**Directions for this task:** Find the lines below holding the word "cylinder" and copy each of them.

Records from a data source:
- - -
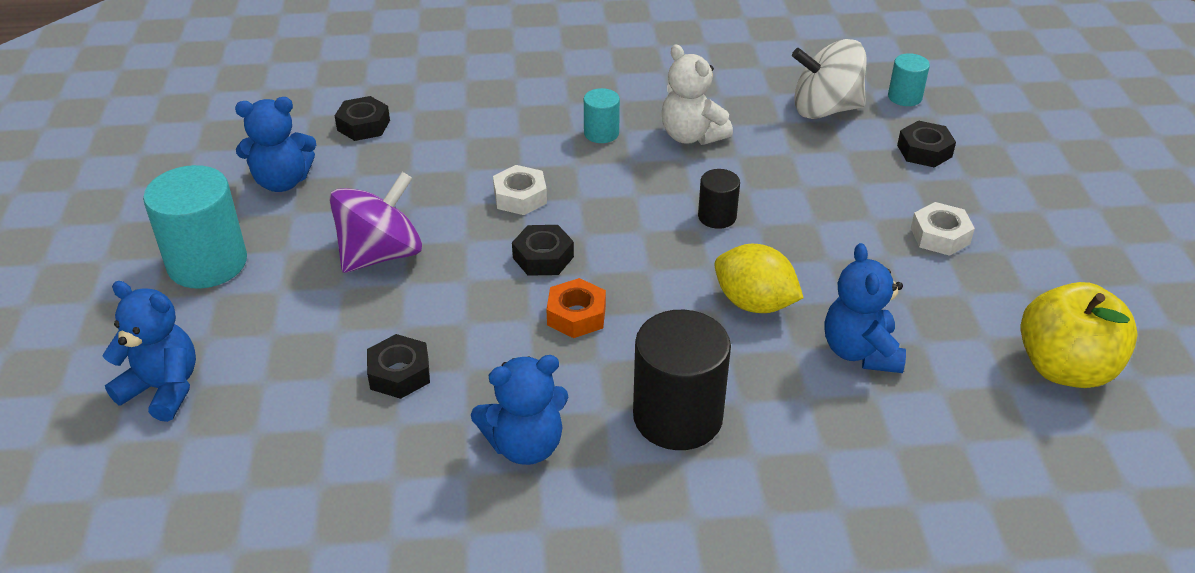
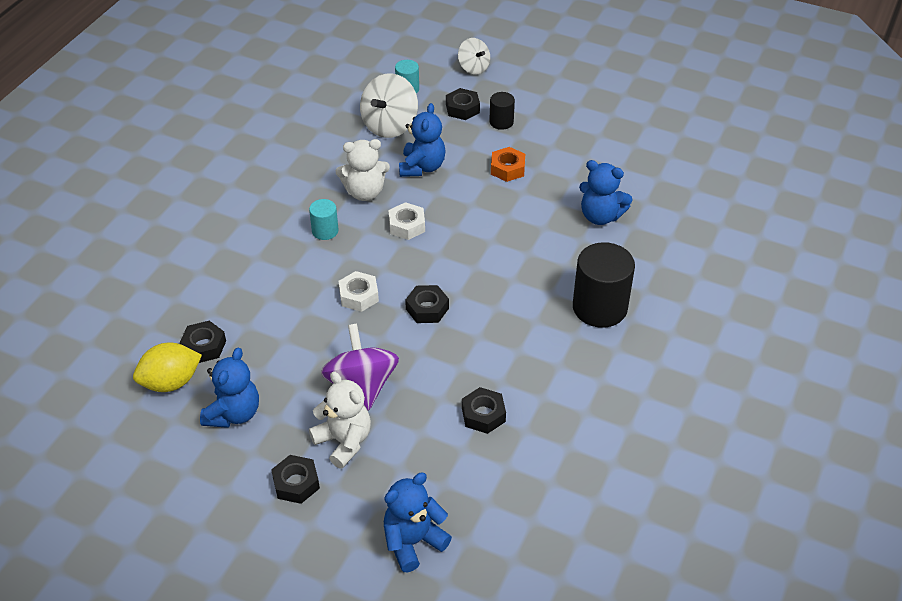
camera: 60 degrees left, 5 degrees up
(207, 263) = (296, 483): turquoise cylinder -> black nut
(287, 274) = (344, 441): none -> white teddy bear
(525, 445) = (580, 379): blue teddy bear -> blue teddy bear (422, 167)
(576, 315) = (490, 315): orange nut -> orange nut (507, 169)
(717, 217) = (451, 217): black cylinder -> black cylinder (501, 122)
(754, 303) = (535, 237): yellow lemon -> yellow lemon (171, 382)
(940, 236) = (536, 141): white nut -> white nut (407, 225)
(1012, 130) = (473, 68): none -> white spinning top
(1065, 368) = (660, 153): yellow apple -> none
- - -
**Exercise response:**
(207, 263) = (296, 483): turquoise cylinder -> black nut
(717, 217) = (451, 217): black cylinder -> black cylinder (501, 122)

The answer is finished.